> _DATASET SECTION_
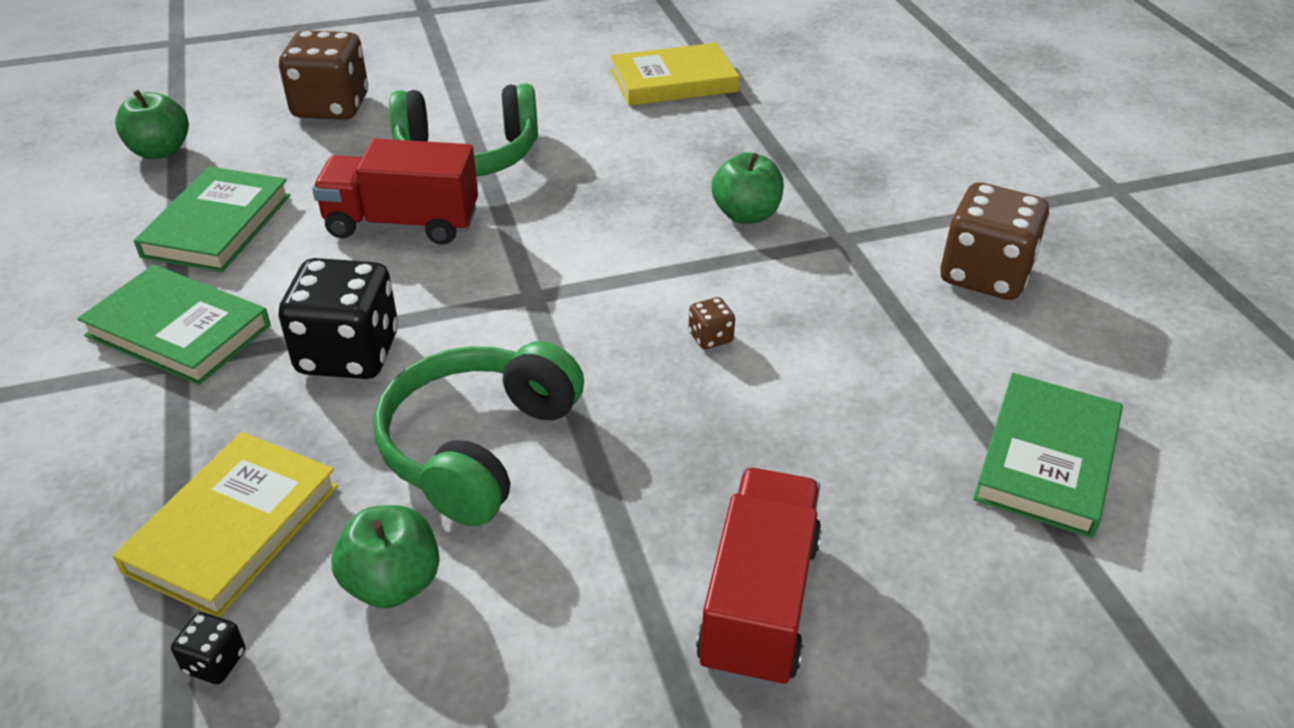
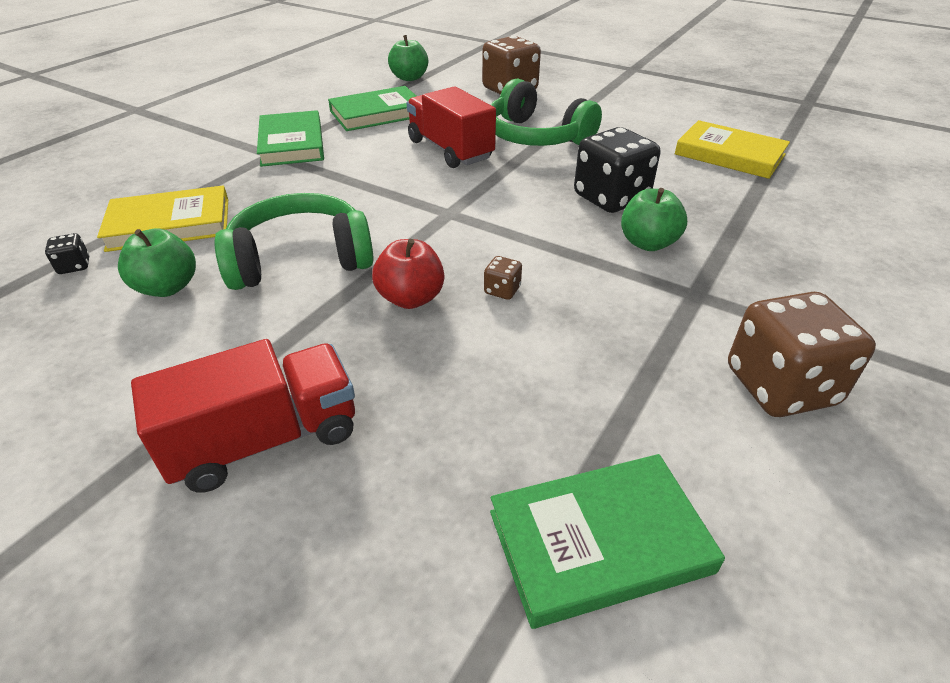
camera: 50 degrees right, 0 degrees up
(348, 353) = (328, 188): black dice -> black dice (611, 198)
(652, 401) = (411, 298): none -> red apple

> _EXERCISE_
Return all the material exactly, pictures excluded.

> _SOLUTION BELOW_
camera: 50 degrees right, 0 degrees up
(348, 353) = (328, 188): black dice -> black dice (611, 198)
(652, 401) = (411, 298): none -> red apple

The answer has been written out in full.